**Excerpted data**:
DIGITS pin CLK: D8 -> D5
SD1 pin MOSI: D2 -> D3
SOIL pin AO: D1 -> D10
--
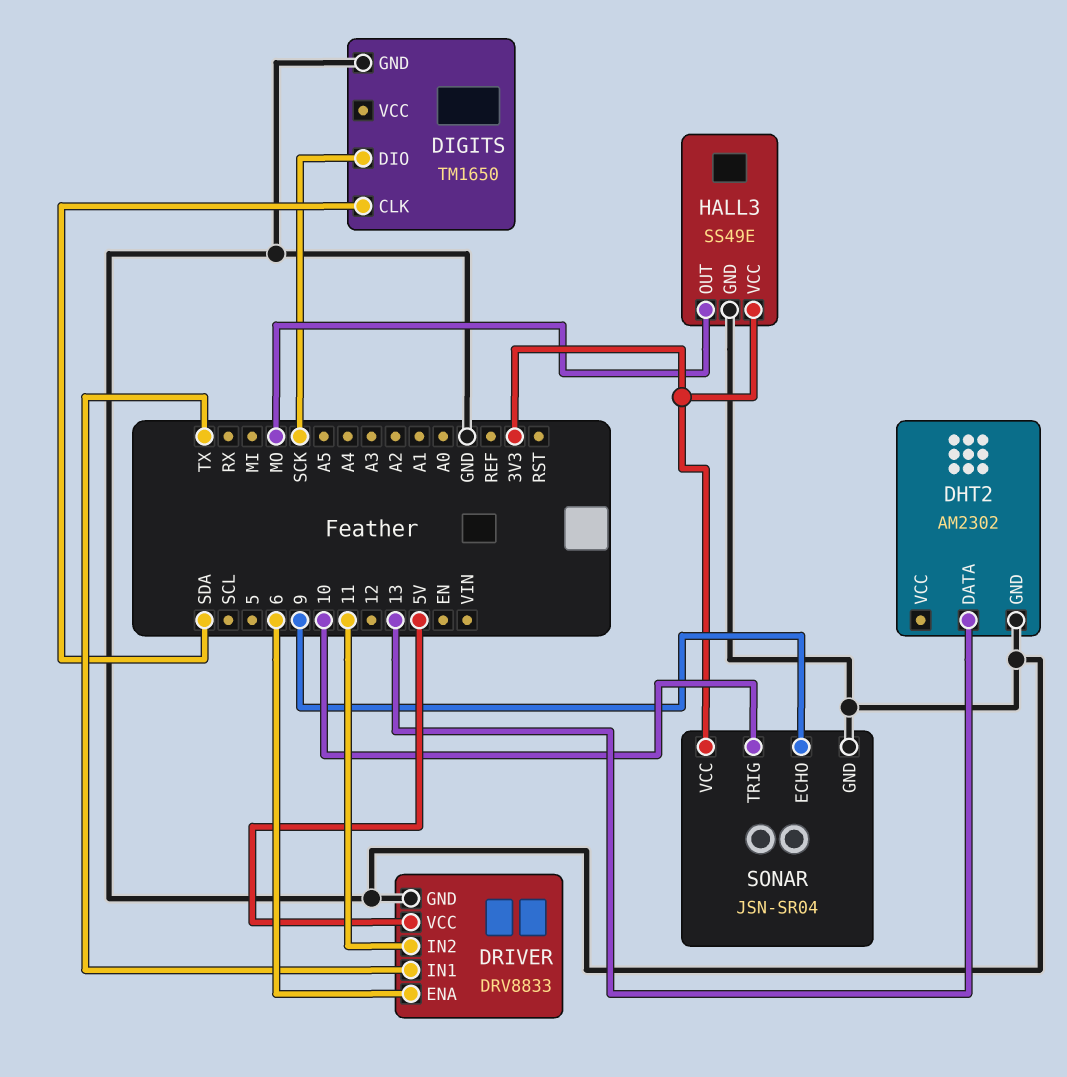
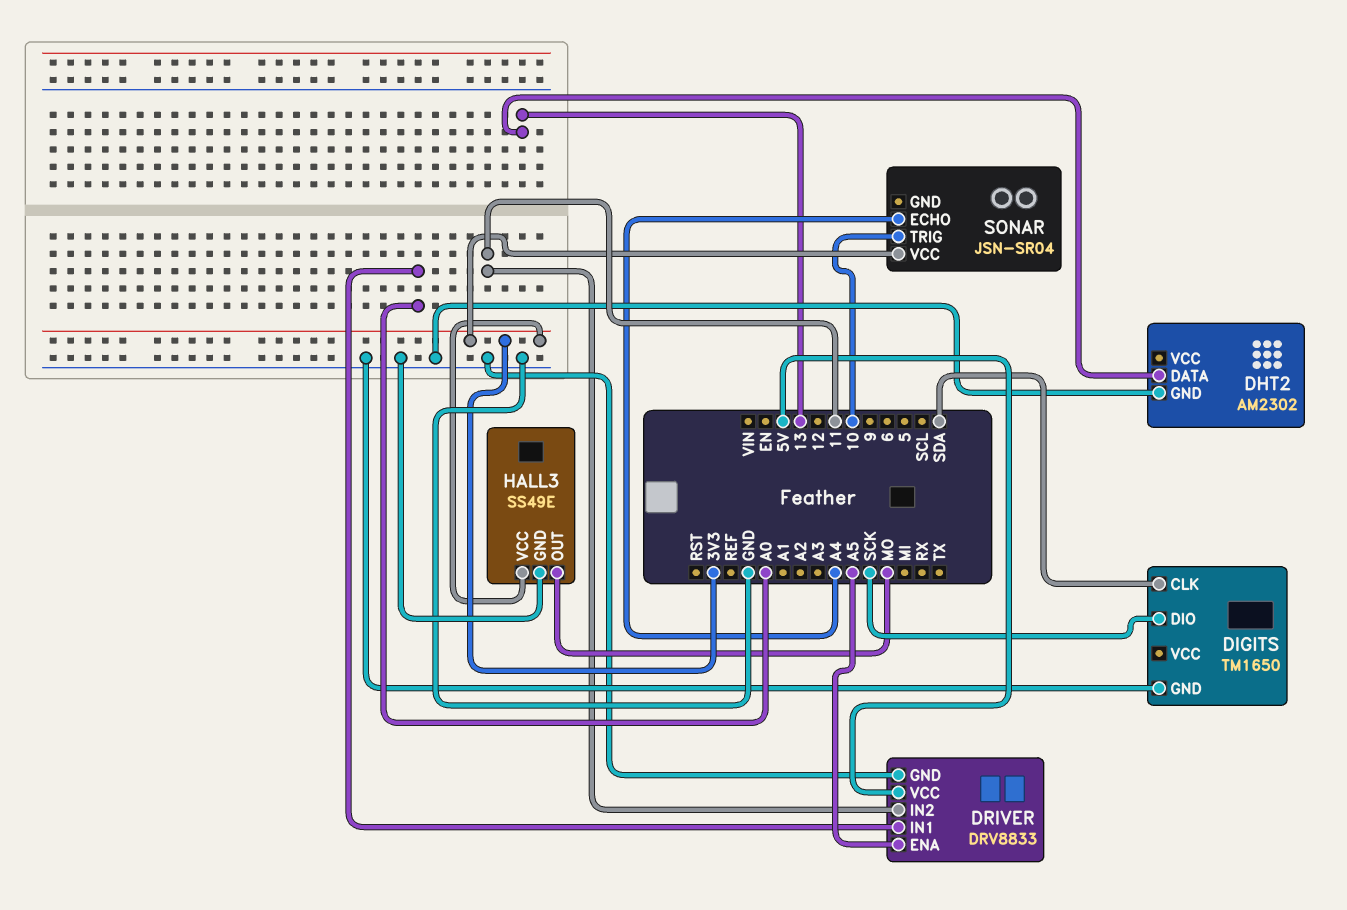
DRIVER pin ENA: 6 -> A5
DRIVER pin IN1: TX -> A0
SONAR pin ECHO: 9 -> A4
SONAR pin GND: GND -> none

**Work to complete**: Find the word "SONAR" in the entries and show each line where it is found.

**Exercise result**:
SONAR pin ECHO: 9 -> A4
SONAR pin GND: GND -> none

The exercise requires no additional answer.